** Assignment **
Please reproduce, exactly and with nothing else, every line from the one containing "crimson rocket (150 318) -> none" through the last line of the records below.

BEGIN

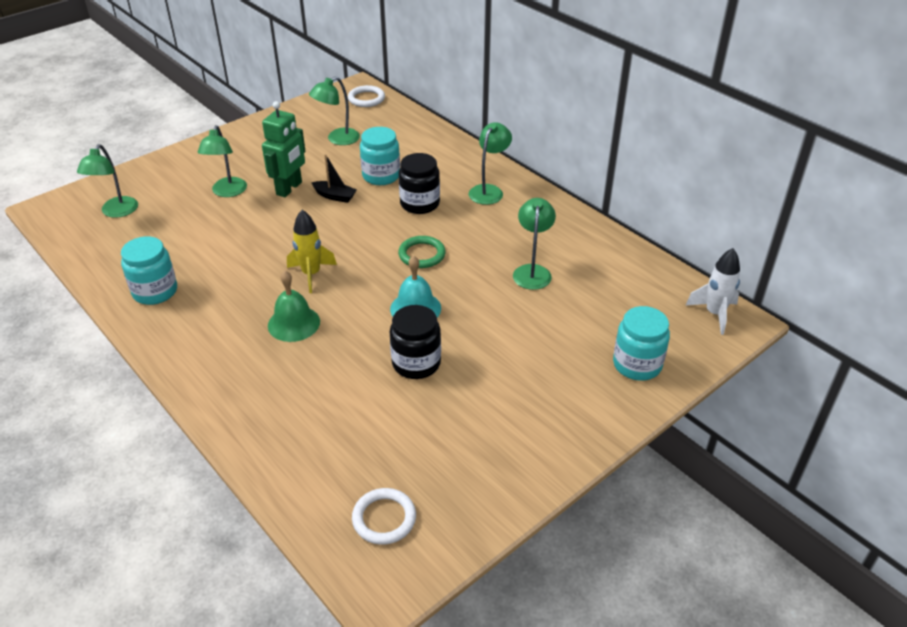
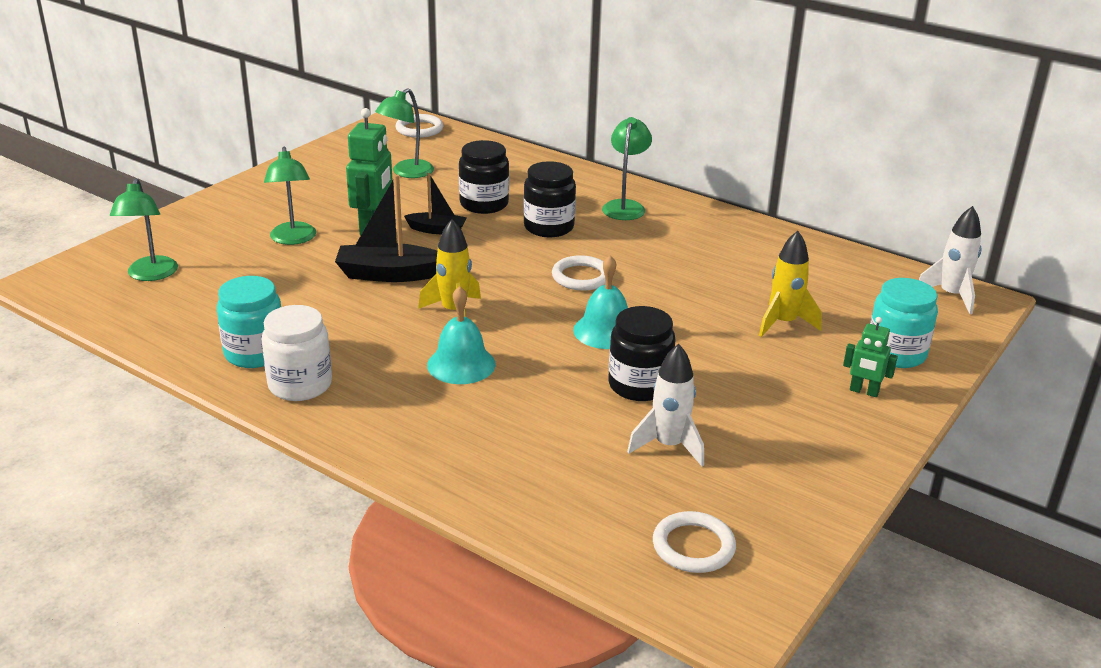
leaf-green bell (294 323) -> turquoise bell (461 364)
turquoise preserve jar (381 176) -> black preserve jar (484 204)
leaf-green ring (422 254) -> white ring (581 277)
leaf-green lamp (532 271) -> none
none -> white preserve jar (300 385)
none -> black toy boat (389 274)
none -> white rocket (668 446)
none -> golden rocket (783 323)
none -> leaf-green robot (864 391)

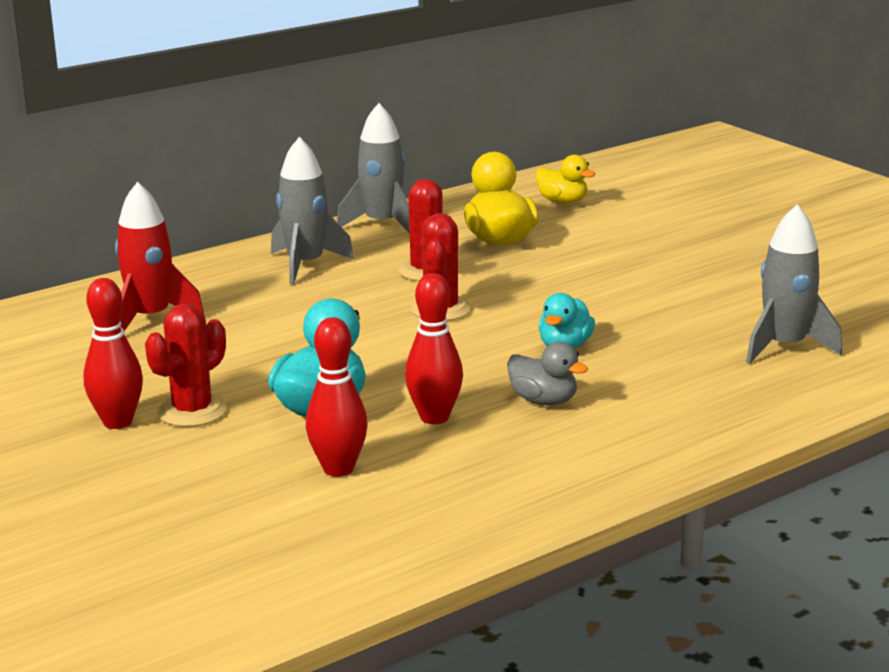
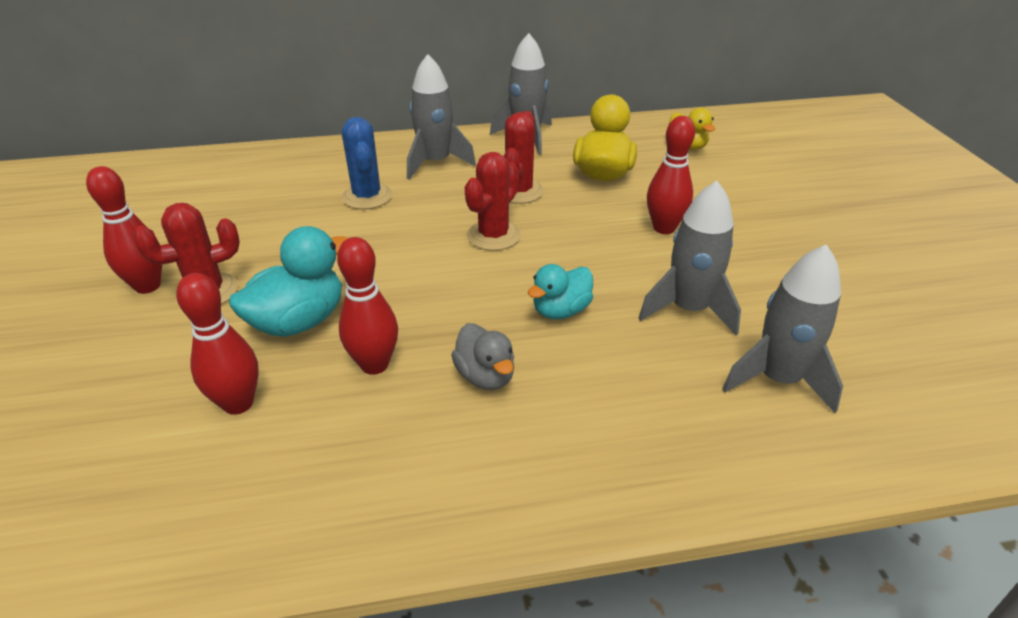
crimson rocket (150 318) -> none
none -> blue prickly plant (367 197)
none -> grey rocket (688 309)
none -> crimson skittle (664 228)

END

** Answer to the problem **
crimson rocket (150 318) -> none
none -> blue prickly plant (367 197)
none -> grey rocket (688 309)
none -> crimson skittle (664 228)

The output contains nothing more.